**WHAT YOU ARE ASKED TO DO**
Which lines come from the start of the listing through the line holding "relocated: assiette [rouge]"? Restate exactly those, both included, minus the pictures.

**INPUT DATA**
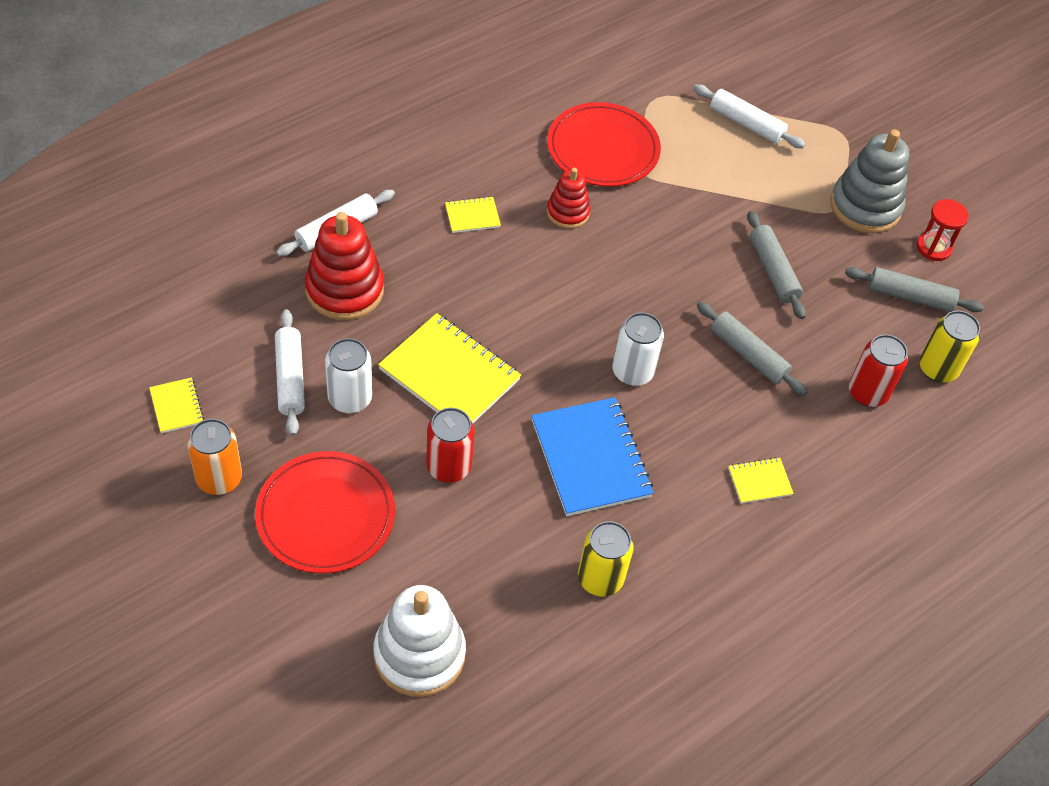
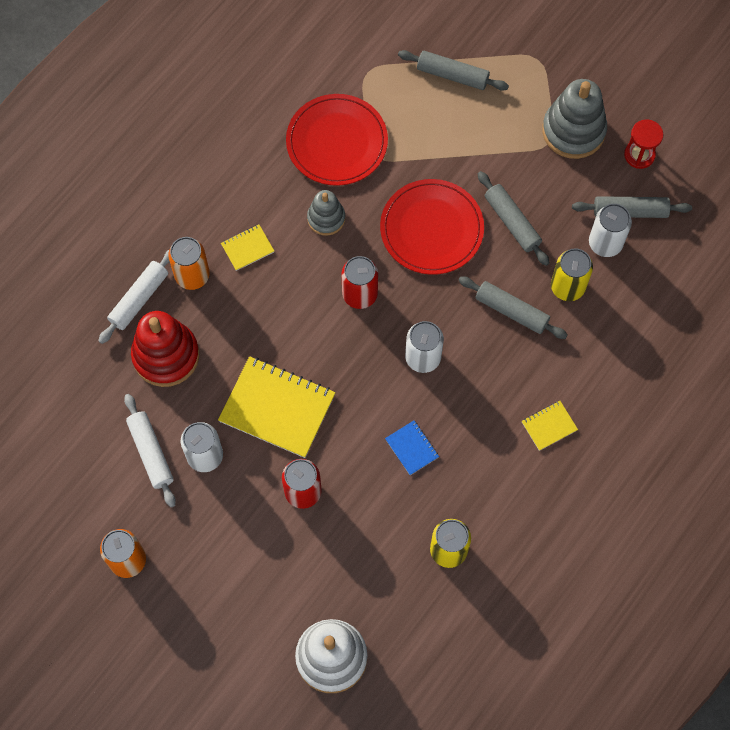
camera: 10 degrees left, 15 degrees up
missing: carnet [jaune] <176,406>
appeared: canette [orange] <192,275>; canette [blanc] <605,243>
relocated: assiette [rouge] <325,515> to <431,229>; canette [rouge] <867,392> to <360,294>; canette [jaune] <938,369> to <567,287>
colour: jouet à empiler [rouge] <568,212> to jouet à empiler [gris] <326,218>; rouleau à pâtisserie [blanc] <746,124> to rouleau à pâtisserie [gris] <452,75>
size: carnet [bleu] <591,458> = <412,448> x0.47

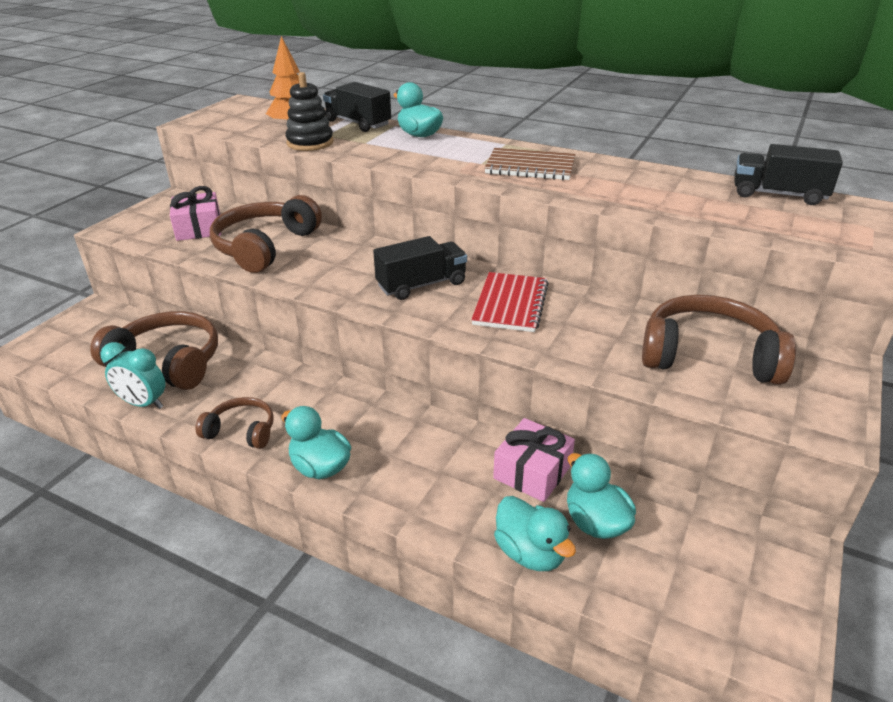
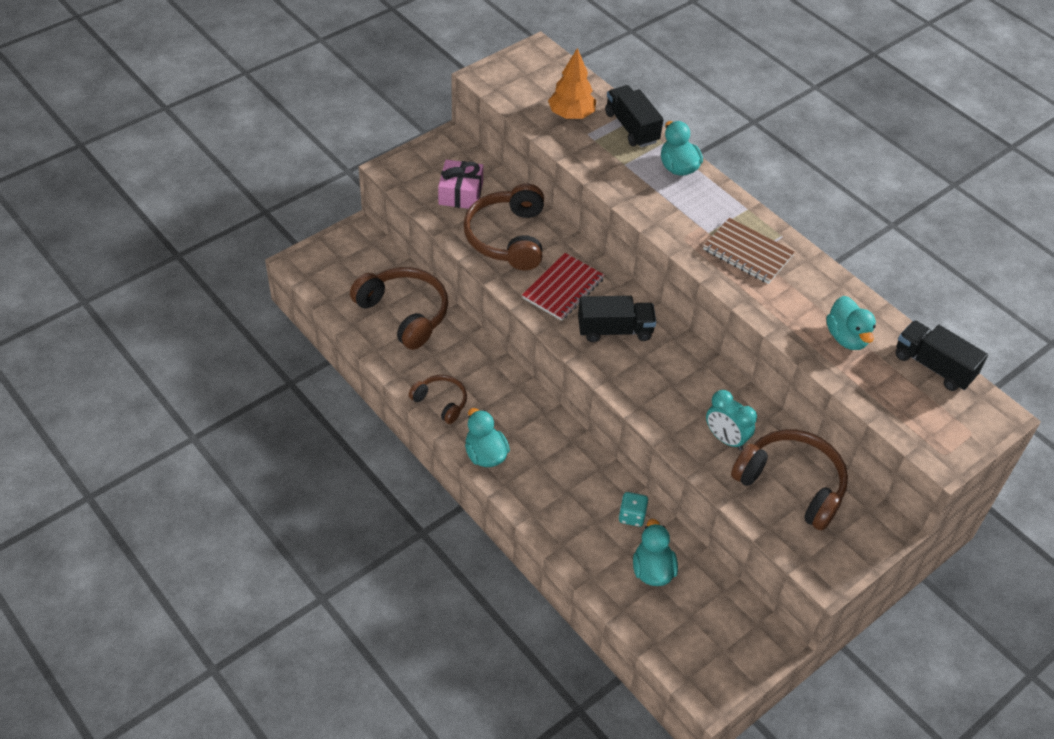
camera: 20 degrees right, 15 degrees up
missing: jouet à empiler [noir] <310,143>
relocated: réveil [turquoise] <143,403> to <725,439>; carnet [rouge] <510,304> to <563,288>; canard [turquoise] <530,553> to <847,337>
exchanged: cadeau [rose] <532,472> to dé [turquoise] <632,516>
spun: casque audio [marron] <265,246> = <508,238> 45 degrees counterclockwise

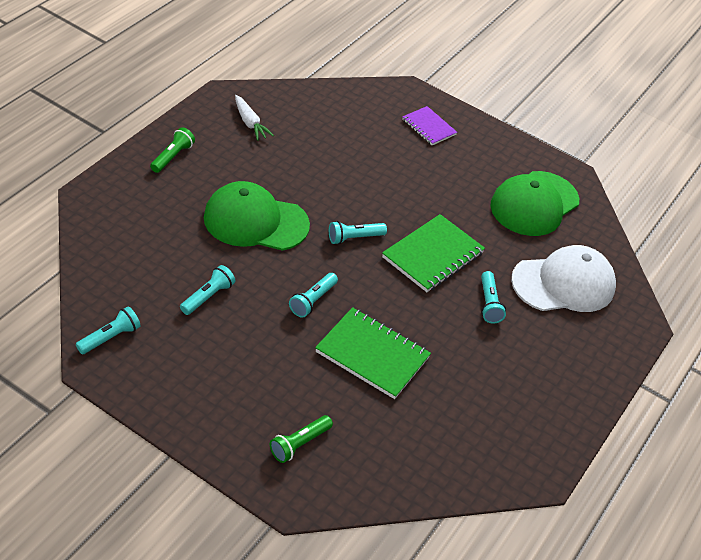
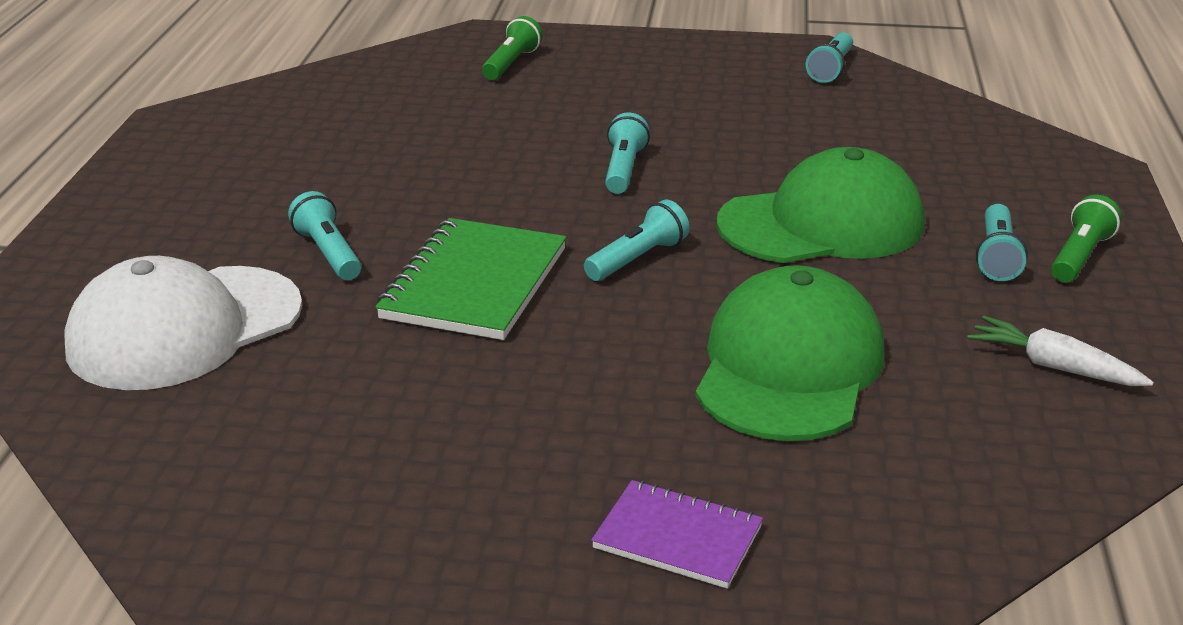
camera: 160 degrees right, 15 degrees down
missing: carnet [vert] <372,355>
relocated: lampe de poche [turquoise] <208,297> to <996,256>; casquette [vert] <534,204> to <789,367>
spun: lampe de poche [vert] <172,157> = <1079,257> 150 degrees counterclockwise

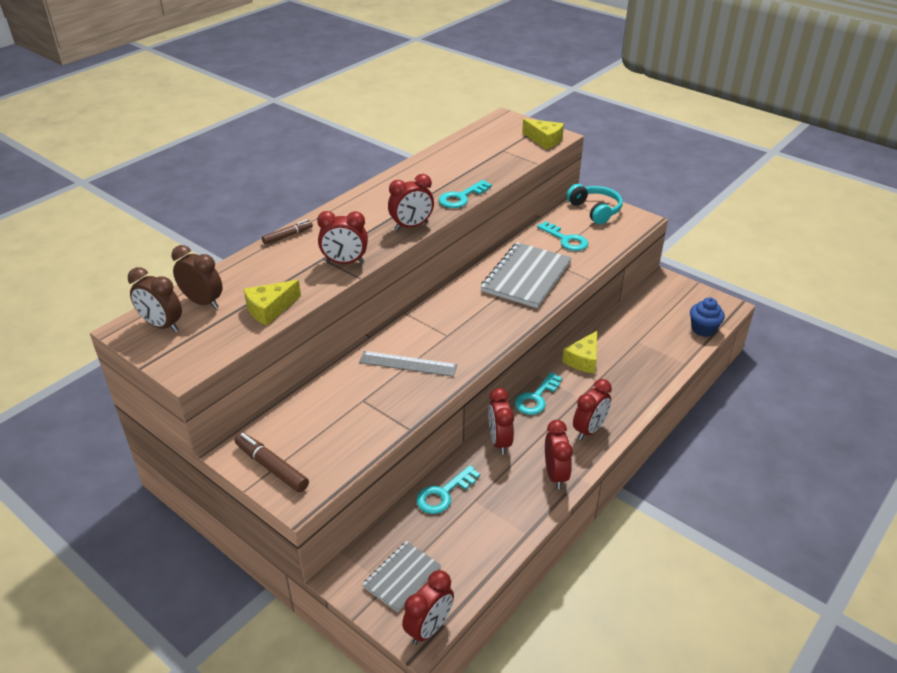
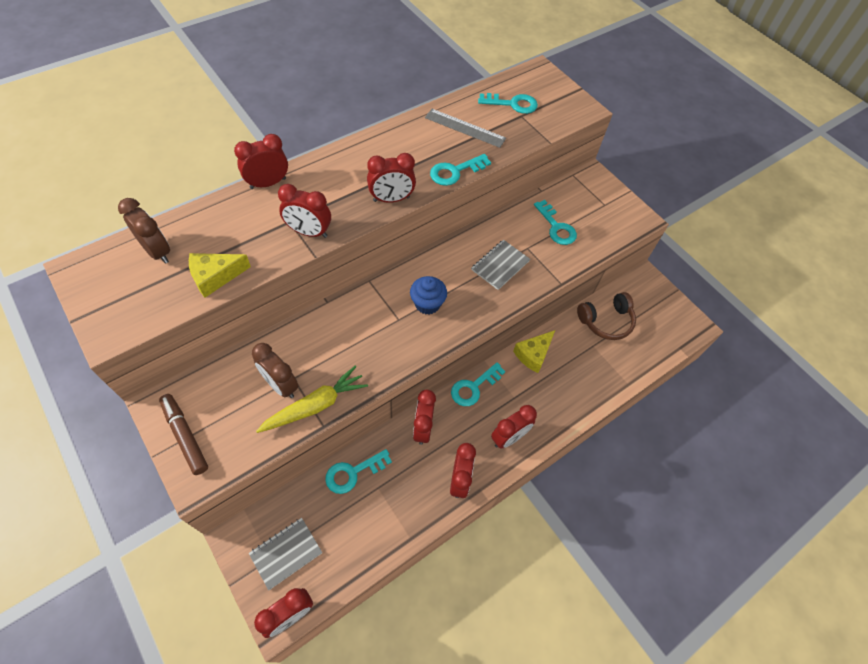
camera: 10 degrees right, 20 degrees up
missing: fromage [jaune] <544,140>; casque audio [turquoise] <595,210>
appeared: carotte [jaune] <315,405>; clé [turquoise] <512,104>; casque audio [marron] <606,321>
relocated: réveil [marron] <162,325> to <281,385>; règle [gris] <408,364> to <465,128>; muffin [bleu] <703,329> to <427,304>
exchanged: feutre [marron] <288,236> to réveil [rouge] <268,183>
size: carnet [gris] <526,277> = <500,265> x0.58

**RESPONSE TO THIS EXERCISE**
camera: 10 degrees left, 15 degrees up
missing: carnet [jaune] <176,406>
appeared: canette [orange] <192,275>; canette [blanc] <605,243>
relocated: assiette [rouge] <325,515> to <431,229>; canette [rouge] <867,392> to <360,294>; canette [jaune] <938,369> to <567,287>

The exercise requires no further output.